* [Exercise data]:
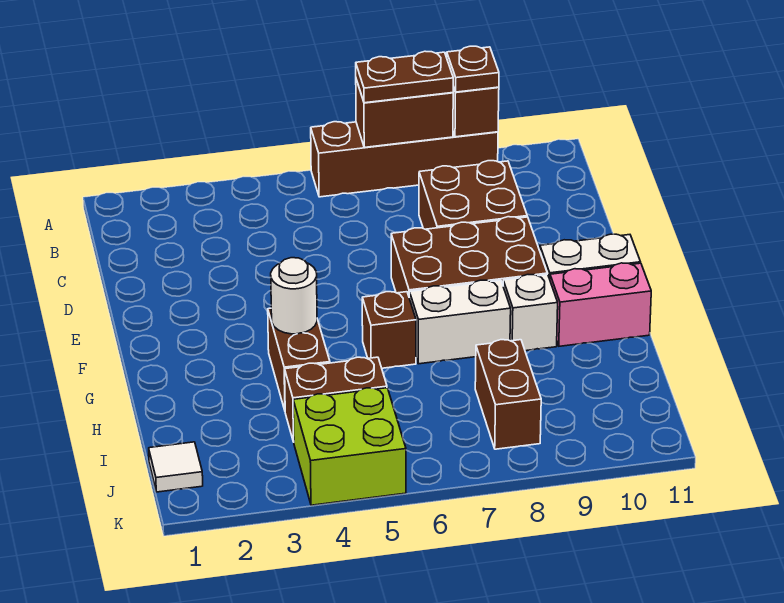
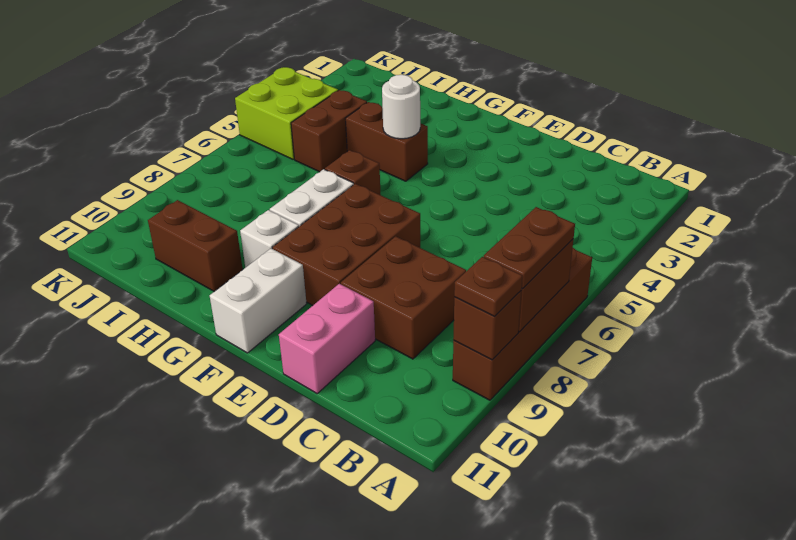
pink brick G10:G11 level 1 -> pink brick D10:D11 level 1
brown brick I8:J8 level 1 -> brown brick H10:I10 level 1
white tile J1 level 1 -> none

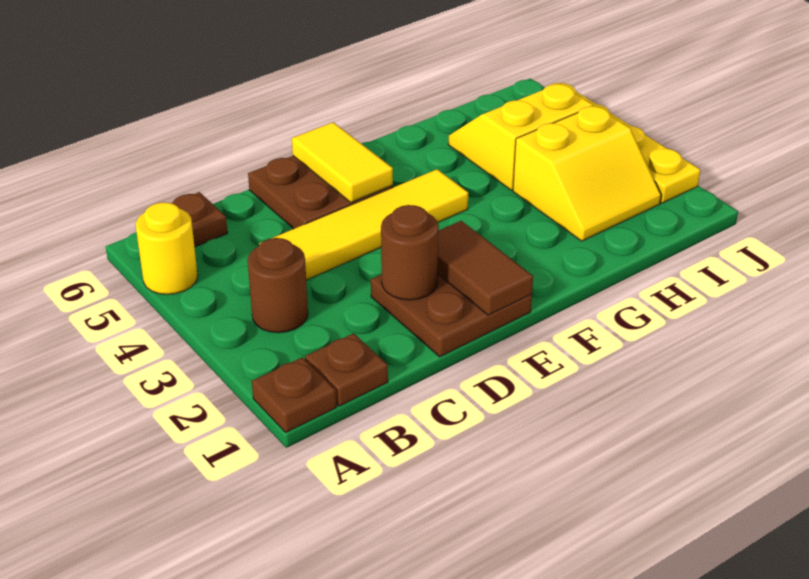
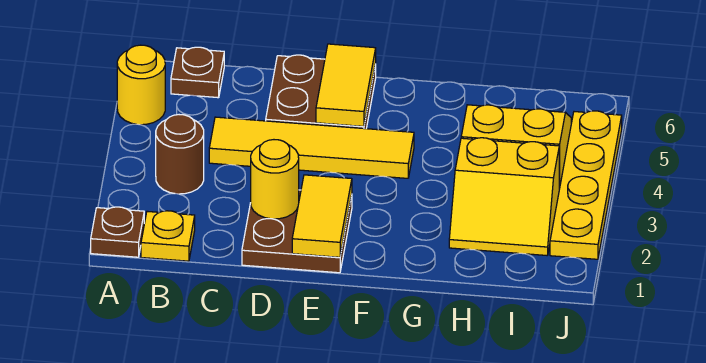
brown plate B1 level 1 -> yellow plate B1 level 1
brown round brick D2 level 2 -> yellow round brick D2 level 2
brown tile E1:E2 level 2 -> yellow tile E1:E2 level 2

* [To do]: The output should consist only of the lines from the one with "brown plate B1" through the final line of the records above, exactly.

* [Output for this task]:
brown plate B1 level 1 -> yellow plate B1 level 1
brown round brick D2 level 2 -> yellow round brick D2 level 2
brown tile E1:E2 level 2 -> yellow tile E1:E2 level 2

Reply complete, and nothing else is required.